_Objective_
Write out again, word for word, the stretch of the material below from the line containing "brown pentagon: moved 4 px left, 9 px down" through the line containing "red rectangle: rotated", both of those lines included. Leave the pictures out of your answer.

_Records shown_
## BEGIN

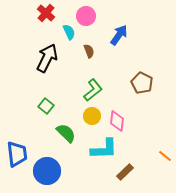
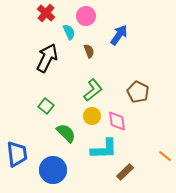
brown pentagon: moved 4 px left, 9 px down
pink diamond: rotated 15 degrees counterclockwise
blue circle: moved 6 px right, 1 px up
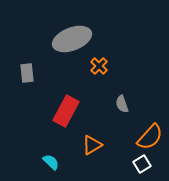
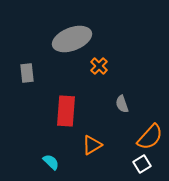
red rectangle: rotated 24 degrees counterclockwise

## END
## BEGIN

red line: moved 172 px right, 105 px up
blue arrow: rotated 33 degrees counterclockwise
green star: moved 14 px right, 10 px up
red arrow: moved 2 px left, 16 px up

## END

_Problem solution_
brown pentagon: moved 4 px left, 9 px down
pink diamond: rotated 15 degrees counterclockwise
blue circle: moved 6 px right, 1 px up
red rectangle: rotated 24 degrees counterclockwise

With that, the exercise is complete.